##### Extracted data

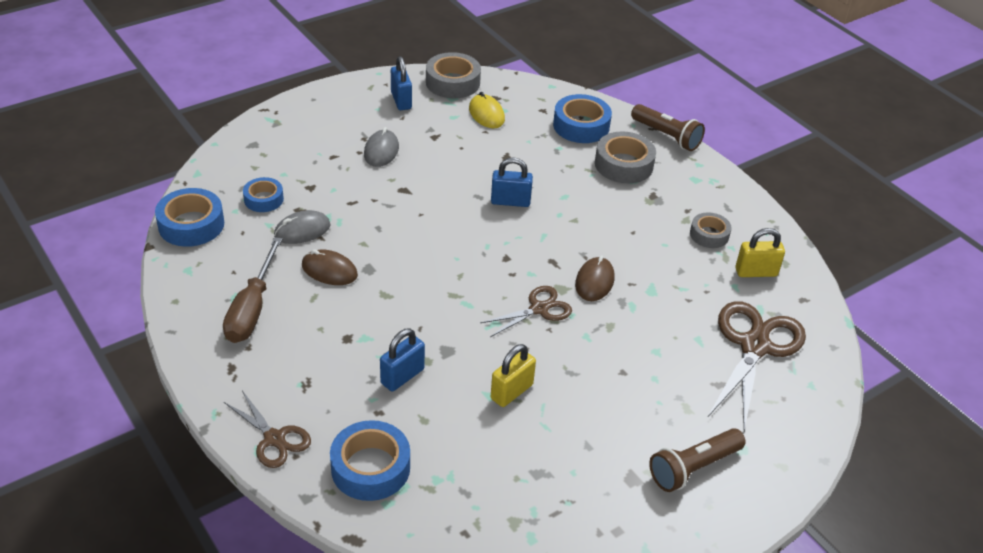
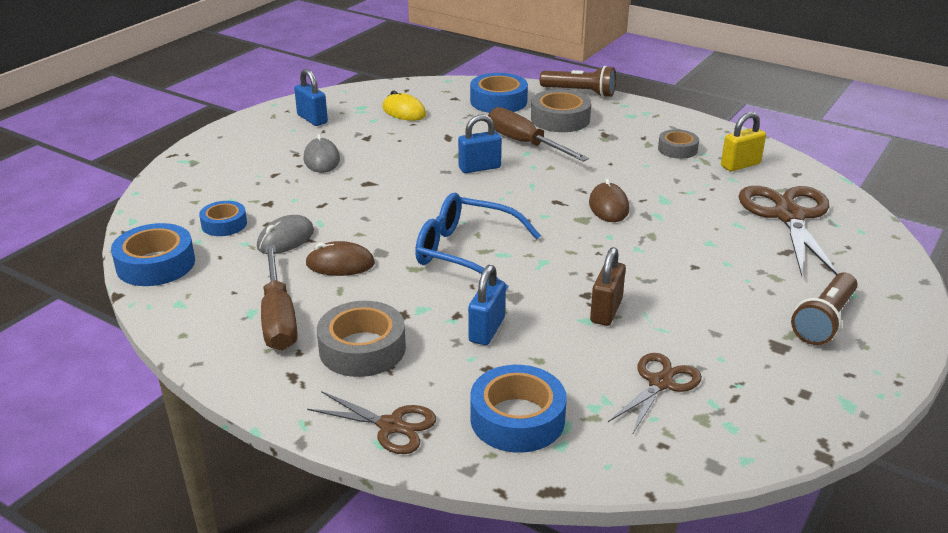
camera: 20 degrees left, 10 degrees down
(437, 291) = (465, 252): none -> blue glasses
(453, 82) = (353, 96): grey tape -> grey tape (362, 349)
(511, 392) = (606, 311): yellow padlock -> brown padlock
(539, 309) = (575, 240): brown scissors -> brown scissors (660, 383)
(570, 185) = (525, 143): none -> brown screwdriver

##########

Exercise: Check every line of the entries above, and copy those that carry the string "none".

Solution to this problem:
(437, 291) = (465, 252): none -> blue glasses
(570, 185) = (525, 143): none -> brown screwdriver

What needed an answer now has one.